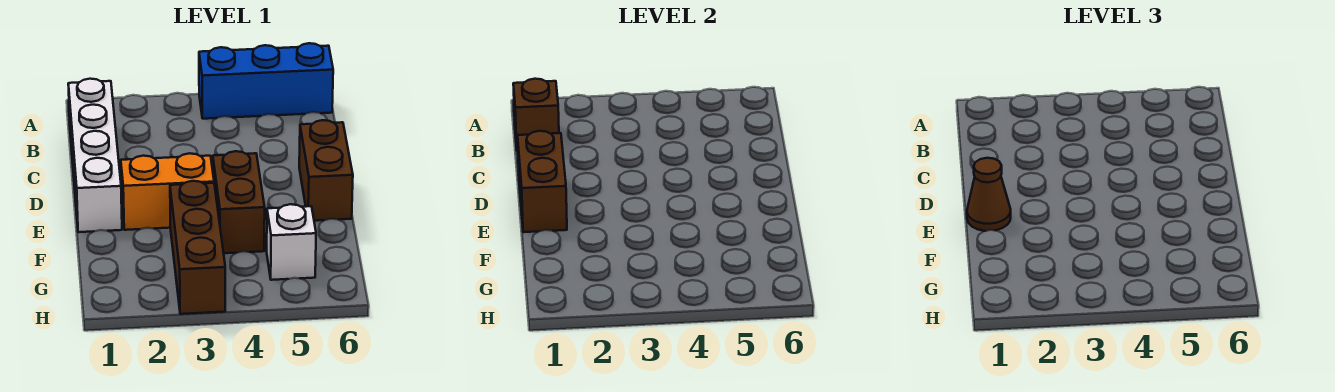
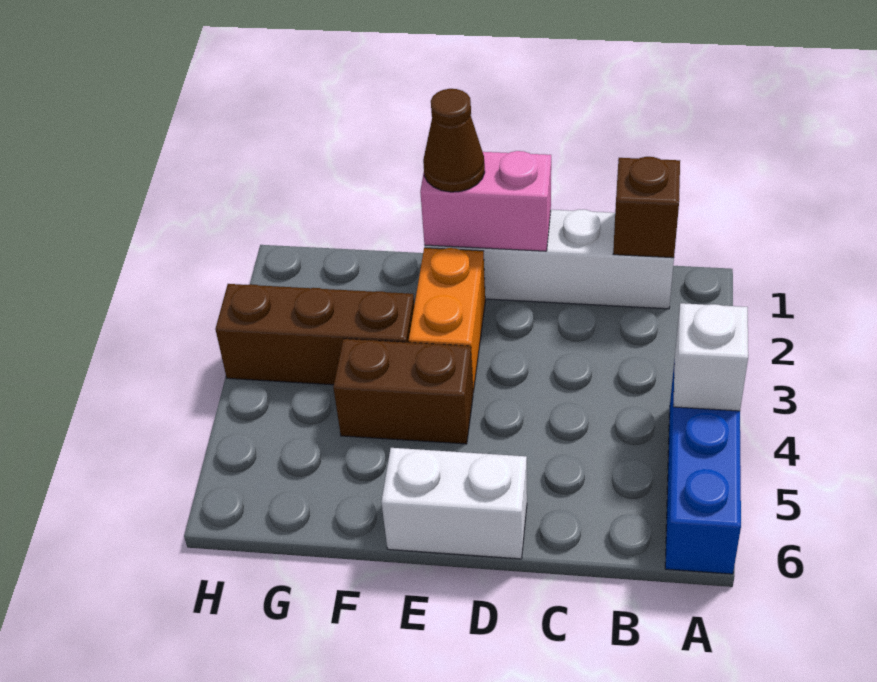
brown brick D1:E1 level 2 -> pink brick D1:E1 level 2
brown brick D6:E6 level 1 -> white brick D6:E6 level 1
white brick G5 level 1 -> white brick A4 level 2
____
- What you need to do:
Line by line, return the listing above exactly, leaving out its pictures.

- Solution below:
brown brick D1:E1 level 2 -> pink brick D1:E1 level 2
brown brick D6:E6 level 1 -> white brick D6:E6 level 1
white brick G5 level 1 -> white brick A4 level 2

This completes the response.